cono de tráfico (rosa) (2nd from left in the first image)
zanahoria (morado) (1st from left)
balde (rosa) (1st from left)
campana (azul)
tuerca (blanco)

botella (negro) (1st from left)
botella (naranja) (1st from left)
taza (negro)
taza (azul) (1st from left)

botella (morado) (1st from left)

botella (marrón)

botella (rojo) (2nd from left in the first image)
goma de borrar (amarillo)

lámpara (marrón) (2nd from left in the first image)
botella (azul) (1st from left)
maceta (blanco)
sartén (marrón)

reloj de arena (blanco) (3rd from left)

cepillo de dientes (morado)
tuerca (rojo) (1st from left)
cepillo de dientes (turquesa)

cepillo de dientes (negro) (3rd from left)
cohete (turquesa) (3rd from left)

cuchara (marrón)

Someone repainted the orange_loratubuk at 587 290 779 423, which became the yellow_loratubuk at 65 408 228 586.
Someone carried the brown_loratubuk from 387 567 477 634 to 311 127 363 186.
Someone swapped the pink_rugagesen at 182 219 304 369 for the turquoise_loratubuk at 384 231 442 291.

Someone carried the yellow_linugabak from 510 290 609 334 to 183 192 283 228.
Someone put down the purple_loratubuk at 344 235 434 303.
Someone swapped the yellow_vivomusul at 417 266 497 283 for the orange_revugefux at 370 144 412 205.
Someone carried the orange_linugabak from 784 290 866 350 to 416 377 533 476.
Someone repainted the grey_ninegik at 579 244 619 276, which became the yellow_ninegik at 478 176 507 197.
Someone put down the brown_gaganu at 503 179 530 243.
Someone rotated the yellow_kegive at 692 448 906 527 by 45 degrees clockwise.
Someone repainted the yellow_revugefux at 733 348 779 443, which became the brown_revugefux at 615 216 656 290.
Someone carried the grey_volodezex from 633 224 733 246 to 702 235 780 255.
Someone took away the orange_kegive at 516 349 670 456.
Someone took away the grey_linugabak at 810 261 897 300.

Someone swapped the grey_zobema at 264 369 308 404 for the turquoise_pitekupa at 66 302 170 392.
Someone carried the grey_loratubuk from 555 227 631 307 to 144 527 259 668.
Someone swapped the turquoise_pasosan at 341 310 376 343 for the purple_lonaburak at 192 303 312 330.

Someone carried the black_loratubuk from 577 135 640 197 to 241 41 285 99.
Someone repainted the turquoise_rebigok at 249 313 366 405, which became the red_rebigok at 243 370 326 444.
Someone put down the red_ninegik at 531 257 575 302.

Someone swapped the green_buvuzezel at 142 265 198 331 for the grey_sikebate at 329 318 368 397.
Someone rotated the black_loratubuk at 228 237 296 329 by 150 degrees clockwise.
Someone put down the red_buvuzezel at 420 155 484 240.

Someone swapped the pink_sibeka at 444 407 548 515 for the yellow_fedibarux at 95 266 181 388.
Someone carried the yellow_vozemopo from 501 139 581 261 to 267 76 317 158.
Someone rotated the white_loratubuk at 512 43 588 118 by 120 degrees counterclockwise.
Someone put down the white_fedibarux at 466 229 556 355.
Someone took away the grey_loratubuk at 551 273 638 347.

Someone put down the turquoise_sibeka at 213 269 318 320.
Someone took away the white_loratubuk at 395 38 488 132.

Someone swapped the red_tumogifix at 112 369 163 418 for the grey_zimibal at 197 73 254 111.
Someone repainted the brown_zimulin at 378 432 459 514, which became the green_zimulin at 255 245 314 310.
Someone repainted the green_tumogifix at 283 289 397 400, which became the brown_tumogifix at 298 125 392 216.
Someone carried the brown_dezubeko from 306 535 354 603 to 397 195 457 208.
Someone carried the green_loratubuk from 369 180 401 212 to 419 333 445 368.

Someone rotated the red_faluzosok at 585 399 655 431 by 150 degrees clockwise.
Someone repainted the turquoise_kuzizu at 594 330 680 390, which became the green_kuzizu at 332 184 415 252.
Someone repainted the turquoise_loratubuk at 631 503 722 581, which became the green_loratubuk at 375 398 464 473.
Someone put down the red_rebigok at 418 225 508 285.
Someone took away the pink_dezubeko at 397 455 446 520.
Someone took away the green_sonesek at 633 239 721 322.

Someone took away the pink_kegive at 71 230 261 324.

▶ **Instructions to follow**: From the material above, retype precisely the lines between the line holding "balde (rosa) (1st from left)" and the line holding "Someone carried the brown_loratubuk", inclusive, and nothing beyond them.

▶ **Written answer**:
balde (rosa) (1st from left)
campana (azul)
tuerca (blanco)

botella (negro) (1st from left)
botella (naranja) (1st from left)
taza (negro)
taza (azul) (1st from left)

botella (morado) (1st from left)

botella (marrón)

botella (rojo) (2nd from left in the first image)
goma de borrar (amarillo)

lámpara (marrón) (2nd from left in the first image)
botella (azul) (1st from left)
maceta (blanco)
sartén (marrón)

reloj de arena (blanco) (3rd from left)

cepillo de dientes (morado)
tuerca (rojo) (1st from left)
cepillo de dientes (turquesa)

cepillo de dientes (negro) (3rd from left)
cohete (turquesa) (3rd from left)

cuchara (marrón)

Someone repainted the orange_loratubuk at 587 290 779 423, which became the yellow_loratubuk at 65 408 228 586.
Someone carried the brown_loratubuk from 387 567 477 634 to 311 127 363 186.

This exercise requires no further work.